Your answer is the lines below, exactly, from the one that contains "(640, 100) = (745, 159): turquoise" through the one that contains "(484, 312) = (127, 254): black", both included.

[Stored items]
Segment Open

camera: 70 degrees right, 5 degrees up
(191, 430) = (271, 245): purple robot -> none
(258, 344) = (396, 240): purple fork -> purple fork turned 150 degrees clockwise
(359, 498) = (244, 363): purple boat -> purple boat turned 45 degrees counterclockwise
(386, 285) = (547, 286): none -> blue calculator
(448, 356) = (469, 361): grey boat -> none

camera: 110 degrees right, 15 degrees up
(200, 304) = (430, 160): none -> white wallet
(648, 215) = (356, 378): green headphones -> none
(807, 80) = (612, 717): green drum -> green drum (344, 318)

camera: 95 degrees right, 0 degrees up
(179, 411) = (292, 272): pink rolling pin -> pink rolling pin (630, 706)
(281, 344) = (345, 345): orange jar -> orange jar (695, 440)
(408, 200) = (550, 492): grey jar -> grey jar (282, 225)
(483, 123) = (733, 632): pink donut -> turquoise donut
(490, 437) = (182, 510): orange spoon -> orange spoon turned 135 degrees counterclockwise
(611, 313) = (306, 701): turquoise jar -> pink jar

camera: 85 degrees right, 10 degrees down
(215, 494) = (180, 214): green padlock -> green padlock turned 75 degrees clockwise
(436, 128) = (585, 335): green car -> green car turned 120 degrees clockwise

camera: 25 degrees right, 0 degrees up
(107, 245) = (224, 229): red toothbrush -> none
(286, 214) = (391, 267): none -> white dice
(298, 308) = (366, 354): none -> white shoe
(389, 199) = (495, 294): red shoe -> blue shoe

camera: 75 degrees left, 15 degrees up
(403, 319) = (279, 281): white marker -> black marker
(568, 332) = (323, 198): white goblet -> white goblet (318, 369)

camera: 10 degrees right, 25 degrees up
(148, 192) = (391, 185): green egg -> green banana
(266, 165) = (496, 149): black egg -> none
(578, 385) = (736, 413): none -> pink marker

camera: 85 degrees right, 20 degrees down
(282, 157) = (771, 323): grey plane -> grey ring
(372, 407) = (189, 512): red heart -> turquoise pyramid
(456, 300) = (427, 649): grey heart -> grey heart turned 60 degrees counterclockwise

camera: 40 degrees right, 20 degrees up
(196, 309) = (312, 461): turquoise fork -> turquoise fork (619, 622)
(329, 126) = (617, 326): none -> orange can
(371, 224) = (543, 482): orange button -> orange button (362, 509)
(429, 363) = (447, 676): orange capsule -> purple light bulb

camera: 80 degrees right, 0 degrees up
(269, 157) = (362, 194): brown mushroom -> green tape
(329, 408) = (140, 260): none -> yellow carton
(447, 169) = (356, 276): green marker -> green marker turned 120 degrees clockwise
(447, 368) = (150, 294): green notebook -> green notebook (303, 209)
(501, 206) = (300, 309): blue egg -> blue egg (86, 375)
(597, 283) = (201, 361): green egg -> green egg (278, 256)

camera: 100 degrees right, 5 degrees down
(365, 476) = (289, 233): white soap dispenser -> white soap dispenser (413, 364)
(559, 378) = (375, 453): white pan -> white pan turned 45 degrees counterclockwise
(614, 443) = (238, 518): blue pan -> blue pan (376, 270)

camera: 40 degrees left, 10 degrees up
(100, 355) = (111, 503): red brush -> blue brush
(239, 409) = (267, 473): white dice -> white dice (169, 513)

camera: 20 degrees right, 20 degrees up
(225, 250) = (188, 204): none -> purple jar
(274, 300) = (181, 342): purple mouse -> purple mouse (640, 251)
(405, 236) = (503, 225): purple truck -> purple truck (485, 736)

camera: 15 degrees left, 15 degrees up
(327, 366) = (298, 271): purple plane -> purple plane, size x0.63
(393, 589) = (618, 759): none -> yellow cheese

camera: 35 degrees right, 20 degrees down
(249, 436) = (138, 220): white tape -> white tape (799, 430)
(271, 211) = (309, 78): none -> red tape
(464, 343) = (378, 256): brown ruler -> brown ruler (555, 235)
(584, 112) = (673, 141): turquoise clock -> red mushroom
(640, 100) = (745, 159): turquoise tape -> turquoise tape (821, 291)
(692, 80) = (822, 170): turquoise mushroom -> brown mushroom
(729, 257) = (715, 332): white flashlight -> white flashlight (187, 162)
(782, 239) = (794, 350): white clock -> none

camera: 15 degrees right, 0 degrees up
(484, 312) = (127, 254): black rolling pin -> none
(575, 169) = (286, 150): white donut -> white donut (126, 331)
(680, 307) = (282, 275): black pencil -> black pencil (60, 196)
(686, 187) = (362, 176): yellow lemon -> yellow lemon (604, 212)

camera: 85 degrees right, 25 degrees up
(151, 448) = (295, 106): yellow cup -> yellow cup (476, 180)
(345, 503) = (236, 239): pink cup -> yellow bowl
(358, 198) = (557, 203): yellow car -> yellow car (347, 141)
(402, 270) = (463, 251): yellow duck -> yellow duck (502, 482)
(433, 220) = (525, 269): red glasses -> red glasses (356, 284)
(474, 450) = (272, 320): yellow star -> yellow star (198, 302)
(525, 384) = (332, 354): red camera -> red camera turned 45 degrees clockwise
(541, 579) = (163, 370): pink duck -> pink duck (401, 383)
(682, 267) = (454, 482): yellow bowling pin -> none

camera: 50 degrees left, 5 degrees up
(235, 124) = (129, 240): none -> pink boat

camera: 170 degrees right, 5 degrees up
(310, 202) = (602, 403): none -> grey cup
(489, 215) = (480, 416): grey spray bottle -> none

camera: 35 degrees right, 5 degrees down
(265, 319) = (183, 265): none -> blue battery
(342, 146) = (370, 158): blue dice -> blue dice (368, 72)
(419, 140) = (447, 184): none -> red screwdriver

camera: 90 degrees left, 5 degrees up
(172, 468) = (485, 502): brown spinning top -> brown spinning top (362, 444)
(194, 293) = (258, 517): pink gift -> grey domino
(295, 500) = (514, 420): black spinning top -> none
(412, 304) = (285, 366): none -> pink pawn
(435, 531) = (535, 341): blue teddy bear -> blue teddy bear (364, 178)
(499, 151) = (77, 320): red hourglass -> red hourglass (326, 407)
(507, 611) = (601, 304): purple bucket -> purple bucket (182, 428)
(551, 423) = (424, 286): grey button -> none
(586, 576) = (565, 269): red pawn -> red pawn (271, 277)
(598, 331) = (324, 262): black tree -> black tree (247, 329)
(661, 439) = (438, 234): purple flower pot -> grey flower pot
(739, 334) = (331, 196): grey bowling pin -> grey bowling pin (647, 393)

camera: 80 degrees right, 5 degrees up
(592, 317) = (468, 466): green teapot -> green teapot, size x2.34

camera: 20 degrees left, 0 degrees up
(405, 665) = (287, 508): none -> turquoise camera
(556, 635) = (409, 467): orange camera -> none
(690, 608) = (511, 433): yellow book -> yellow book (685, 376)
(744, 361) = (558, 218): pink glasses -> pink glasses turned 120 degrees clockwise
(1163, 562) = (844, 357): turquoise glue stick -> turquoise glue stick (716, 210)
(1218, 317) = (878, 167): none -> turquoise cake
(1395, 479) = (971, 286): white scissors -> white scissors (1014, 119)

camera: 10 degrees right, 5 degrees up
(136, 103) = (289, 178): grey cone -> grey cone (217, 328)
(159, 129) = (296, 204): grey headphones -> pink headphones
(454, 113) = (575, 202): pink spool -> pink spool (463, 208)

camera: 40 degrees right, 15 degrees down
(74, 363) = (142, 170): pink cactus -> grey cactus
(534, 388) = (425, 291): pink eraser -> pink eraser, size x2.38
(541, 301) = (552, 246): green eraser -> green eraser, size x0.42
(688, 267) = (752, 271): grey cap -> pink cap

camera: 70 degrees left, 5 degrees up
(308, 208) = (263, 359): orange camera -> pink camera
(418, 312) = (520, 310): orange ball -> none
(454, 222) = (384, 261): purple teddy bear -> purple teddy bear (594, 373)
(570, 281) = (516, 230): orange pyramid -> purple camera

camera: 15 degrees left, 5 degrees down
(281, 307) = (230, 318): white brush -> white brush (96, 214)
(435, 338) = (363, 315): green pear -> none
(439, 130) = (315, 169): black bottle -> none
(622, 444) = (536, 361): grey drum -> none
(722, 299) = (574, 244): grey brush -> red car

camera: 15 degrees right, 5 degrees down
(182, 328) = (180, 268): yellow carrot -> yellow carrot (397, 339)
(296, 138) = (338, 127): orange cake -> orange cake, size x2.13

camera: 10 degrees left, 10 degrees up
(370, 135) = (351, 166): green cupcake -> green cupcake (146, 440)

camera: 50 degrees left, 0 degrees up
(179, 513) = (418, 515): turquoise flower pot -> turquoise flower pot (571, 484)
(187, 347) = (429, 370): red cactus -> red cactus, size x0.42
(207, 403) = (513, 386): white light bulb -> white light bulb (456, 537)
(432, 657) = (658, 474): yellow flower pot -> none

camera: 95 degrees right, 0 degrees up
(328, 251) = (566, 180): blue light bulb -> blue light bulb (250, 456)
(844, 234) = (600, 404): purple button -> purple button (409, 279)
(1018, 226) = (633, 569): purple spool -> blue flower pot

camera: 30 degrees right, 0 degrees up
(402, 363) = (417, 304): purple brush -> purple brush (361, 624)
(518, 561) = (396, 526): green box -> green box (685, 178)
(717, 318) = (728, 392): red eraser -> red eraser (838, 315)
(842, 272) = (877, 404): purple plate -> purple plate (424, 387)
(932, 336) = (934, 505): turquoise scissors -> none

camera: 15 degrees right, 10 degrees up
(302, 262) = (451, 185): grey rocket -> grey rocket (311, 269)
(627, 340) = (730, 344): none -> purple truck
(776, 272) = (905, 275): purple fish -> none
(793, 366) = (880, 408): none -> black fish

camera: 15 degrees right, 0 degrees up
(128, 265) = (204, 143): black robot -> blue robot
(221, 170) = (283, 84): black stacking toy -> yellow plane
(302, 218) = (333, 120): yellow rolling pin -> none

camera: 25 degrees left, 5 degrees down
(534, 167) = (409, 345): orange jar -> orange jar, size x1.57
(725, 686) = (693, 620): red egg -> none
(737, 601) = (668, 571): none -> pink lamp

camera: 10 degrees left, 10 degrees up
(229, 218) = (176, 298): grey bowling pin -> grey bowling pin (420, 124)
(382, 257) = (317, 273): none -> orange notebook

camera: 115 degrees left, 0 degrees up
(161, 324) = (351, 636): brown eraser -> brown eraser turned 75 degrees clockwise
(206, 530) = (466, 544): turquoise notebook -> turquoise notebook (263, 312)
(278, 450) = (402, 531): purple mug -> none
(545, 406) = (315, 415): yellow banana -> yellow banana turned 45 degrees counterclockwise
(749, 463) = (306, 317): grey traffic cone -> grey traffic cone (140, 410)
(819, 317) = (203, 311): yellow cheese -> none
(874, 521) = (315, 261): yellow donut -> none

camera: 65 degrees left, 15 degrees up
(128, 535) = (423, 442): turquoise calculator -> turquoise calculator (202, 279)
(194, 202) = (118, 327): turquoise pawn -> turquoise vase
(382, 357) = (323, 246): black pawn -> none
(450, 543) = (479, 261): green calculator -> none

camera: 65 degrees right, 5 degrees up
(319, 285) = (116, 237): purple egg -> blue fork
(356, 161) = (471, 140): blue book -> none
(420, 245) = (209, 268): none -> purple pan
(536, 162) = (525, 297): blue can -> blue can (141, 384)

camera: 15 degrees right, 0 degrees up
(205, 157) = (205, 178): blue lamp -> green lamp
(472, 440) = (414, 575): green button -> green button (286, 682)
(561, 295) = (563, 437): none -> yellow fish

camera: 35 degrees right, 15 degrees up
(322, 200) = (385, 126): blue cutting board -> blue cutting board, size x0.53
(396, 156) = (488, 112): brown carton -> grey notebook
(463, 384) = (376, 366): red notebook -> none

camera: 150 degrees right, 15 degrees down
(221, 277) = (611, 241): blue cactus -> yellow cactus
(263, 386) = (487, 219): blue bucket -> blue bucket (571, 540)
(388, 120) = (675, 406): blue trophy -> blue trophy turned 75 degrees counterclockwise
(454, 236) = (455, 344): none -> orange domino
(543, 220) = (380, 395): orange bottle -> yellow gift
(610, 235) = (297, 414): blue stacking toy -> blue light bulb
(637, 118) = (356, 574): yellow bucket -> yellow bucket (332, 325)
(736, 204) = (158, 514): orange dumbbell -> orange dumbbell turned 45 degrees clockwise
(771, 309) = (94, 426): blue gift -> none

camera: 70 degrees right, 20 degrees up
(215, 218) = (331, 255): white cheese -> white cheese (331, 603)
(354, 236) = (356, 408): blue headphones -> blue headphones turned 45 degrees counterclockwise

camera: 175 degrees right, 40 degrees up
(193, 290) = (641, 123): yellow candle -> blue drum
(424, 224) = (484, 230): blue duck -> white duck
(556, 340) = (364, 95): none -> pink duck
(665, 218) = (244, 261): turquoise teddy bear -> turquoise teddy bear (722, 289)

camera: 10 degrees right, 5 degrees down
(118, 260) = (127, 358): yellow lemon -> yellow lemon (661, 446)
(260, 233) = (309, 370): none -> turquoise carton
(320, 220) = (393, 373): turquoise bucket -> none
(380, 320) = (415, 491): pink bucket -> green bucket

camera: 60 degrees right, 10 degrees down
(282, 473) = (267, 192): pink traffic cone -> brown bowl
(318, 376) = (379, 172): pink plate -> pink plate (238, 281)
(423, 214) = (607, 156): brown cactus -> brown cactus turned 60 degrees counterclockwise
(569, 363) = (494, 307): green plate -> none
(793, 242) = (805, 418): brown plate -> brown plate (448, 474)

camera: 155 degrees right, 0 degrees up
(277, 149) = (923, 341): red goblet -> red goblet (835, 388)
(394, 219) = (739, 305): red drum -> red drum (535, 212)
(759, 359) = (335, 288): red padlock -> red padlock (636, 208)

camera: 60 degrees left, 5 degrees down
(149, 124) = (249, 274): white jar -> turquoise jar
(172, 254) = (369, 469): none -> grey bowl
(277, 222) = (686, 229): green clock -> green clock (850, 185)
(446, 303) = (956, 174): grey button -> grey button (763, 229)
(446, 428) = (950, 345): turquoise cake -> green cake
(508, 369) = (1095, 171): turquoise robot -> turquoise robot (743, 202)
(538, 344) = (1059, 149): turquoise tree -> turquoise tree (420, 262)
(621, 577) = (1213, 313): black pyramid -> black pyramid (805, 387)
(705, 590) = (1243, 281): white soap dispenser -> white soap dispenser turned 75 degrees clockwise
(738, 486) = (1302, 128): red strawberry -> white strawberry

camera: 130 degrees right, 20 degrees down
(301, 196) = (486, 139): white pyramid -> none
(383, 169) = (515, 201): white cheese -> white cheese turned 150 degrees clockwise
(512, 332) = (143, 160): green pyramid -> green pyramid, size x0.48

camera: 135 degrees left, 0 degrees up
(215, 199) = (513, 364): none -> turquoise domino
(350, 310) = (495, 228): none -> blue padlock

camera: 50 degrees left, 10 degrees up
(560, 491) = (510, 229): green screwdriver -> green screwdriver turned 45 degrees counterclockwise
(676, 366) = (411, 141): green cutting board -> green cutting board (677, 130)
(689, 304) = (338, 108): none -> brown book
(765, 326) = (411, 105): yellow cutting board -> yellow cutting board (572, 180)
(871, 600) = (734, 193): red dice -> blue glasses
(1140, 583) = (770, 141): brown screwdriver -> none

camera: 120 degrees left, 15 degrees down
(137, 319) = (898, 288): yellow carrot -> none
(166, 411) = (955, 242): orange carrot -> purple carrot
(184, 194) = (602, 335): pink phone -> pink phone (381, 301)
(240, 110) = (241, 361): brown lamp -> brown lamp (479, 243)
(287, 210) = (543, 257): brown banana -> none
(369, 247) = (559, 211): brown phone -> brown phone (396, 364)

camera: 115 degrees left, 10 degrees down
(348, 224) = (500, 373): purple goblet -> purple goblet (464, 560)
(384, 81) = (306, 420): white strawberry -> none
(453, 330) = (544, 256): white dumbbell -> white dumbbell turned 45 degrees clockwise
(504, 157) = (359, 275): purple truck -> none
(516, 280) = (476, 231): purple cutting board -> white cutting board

Segment Closed

** Finished exercise **
(640, 100) = (745, 159): turquoise tape -> turquoise tape (821, 291)
(692, 80) = (822, 170): turquoise mushroom -> brown mushroom
(729, 257) = (715, 332): white flashlight -> white flashlight (187, 162)
(782, 239) = (794, 350): white clock -> none

camera: 15 degrees right, 0 degrees up
(484, 312) = (127, 254): black rolling pin -> none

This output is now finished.